» **Exercise goal**
Make an exact copy of the records, with the images left out.

(Dataset records)
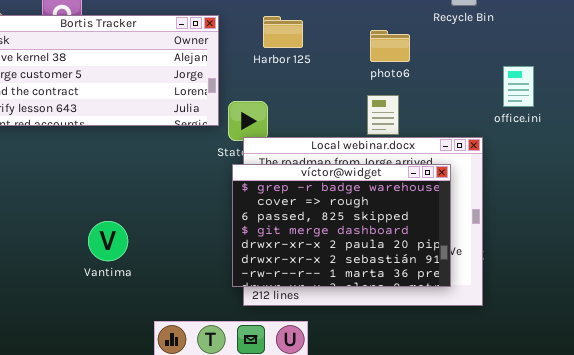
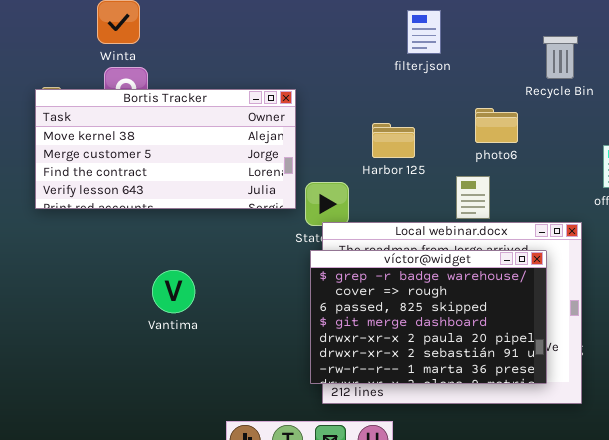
Harbor 125: [263,16,303,48] -> [372,123,415,158], moved
photo6: [370,30,410,62] -> [475,108,518,143], moved
Vantima: [88,221,128,261] -> [152,270,195,313], moved

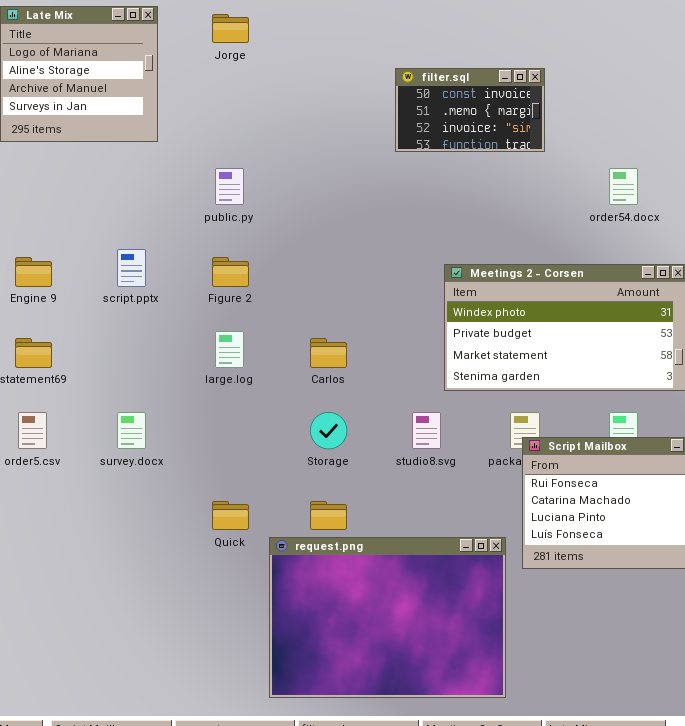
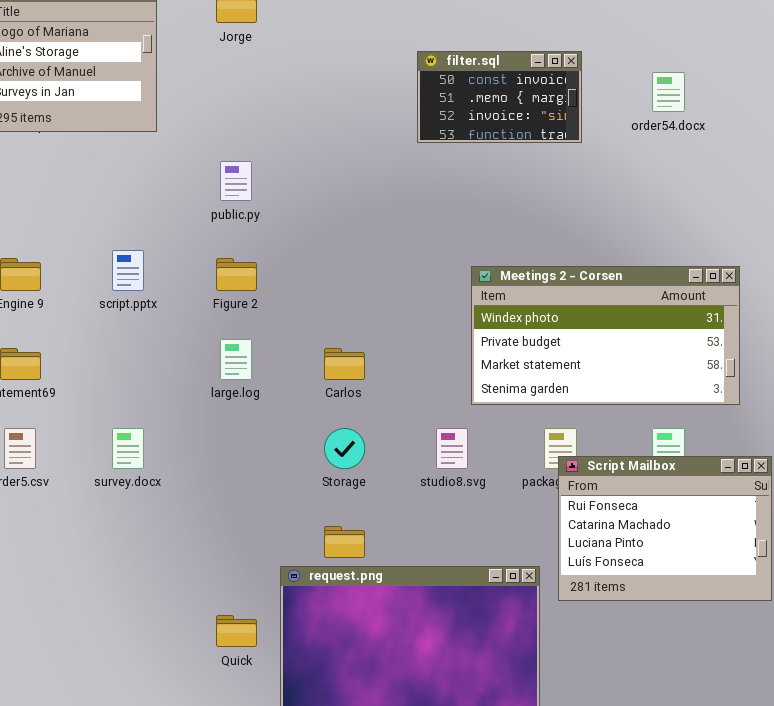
order54.docx: [609,168,638,205] -> [652,72,685,112], moved
Quick: [212,501,249,530] -> [216,615,257,647], moved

» **Task output**
Harbor 125: [263,16,303,48] -> [372,123,415,158], moved
photo6: [370,30,410,62] -> [475,108,518,143], moved
Vantima: [88,221,128,261] -> [152,270,195,313], moved

order54.docx: [609,168,638,205] -> [652,72,685,112], moved
Quick: [212,501,249,530] -> [216,615,257,647], moved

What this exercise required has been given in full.